[Items from a dataset]
"""
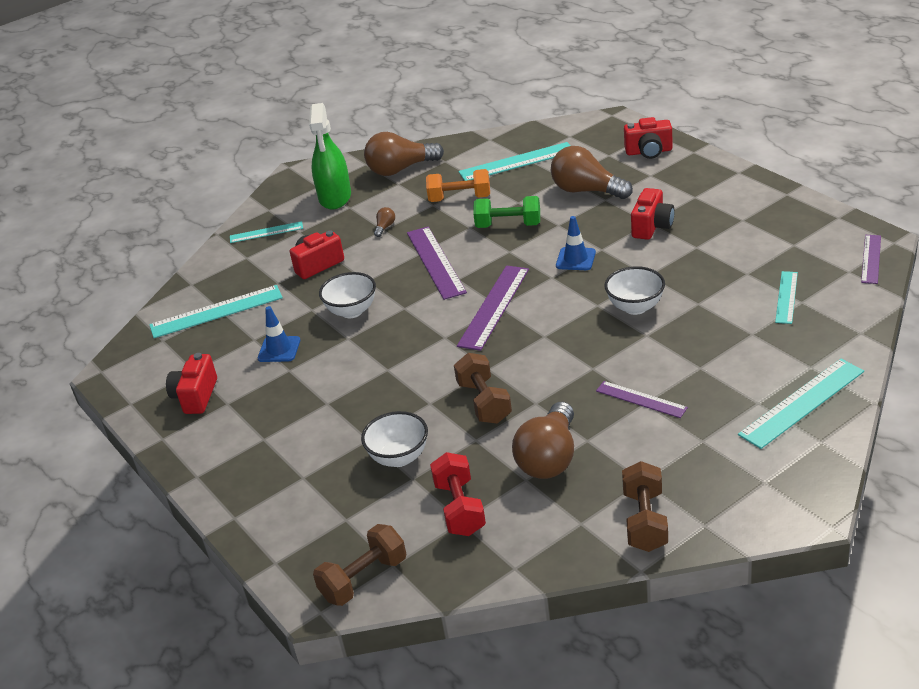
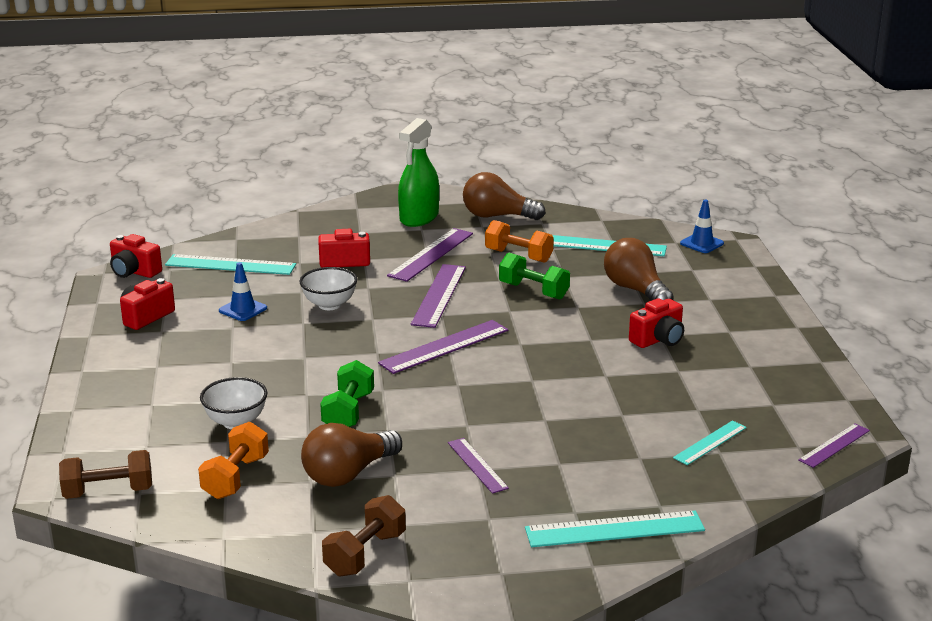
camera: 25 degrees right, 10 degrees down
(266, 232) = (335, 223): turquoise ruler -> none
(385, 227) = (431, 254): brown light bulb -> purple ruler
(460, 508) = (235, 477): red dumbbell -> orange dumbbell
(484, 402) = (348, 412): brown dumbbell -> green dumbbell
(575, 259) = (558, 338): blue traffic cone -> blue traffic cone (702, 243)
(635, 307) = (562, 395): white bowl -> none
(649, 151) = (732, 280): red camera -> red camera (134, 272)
"""
● **BRIEF**:
Each line of the data must be transcribed exactly; pictures are not carried over.

● **ANSWER FOR THIS EXERCISE**:
camera: 25 degrees right, 10 degrees down
(266, 232) = (335, 223): turquoise ruler -> none
(385, 227) = (431, 254): brown light bulb -> purple ruler
(460, 508) = (235, 477): red dumbbell -> orange dumbbell
(484, 402) = (348, 412): brown dumbbell -> green dumbbell
(575, 259) = (558, 338): blue traffic cone -> blue traffic cone (702, 243)
(635, 307) = (562, 395): white bowl -> none
(649, 151) = (732, 280): red camera -> red camera (134, 272)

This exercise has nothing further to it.